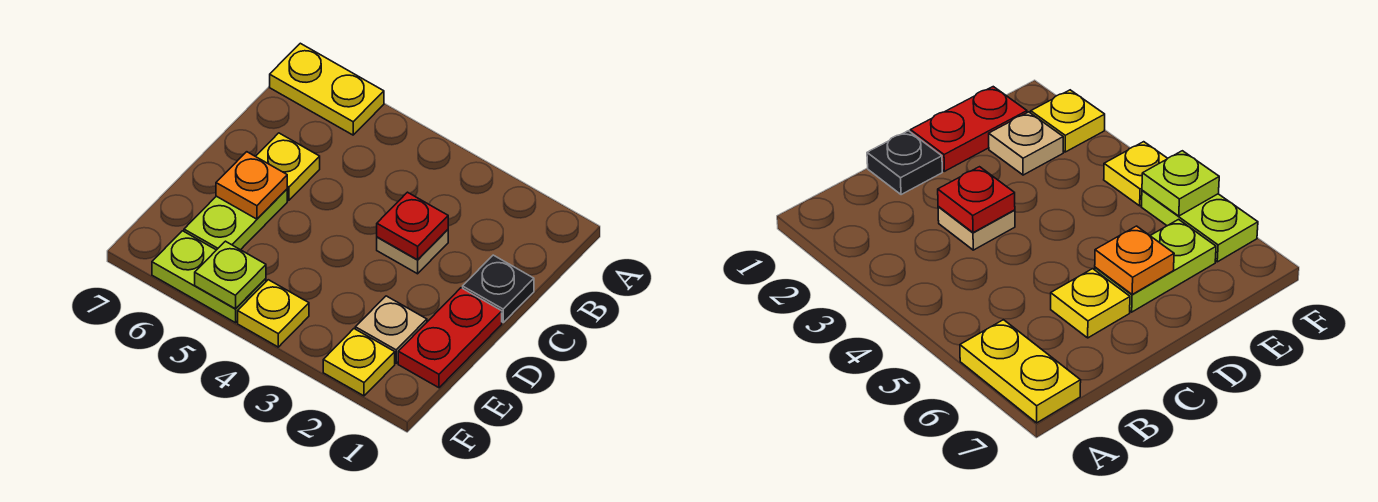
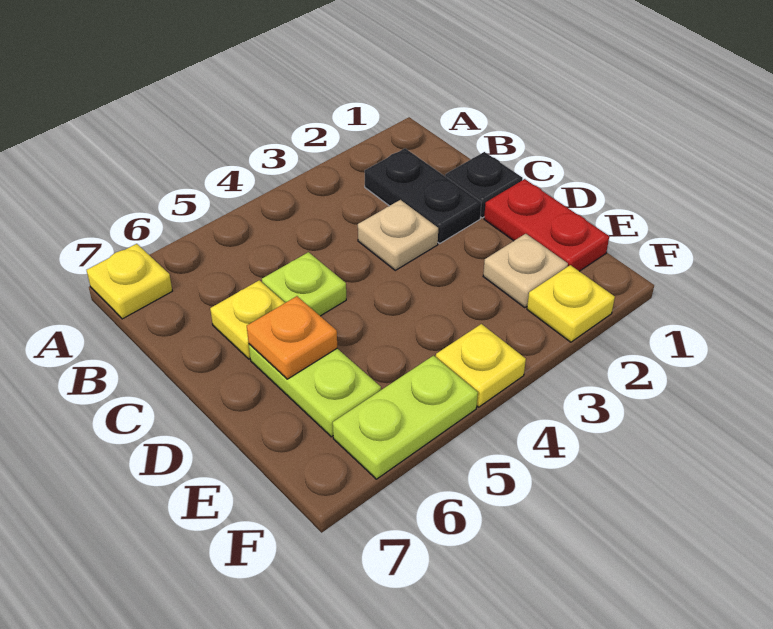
yellow plate A6:A7 level 1 -> yellow plate A7 level 1
none -> black plate B2:C2 level 1
red plate C3 level 2 -> none
lime plate F5 level 2 -> lime plate C5 level 1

........

Task brief> Search the material above for the word "none", and return each line that holds it.

Output for this exercise>
none -> black plate B2:C2 level 1
red plate C3 level 2 -> none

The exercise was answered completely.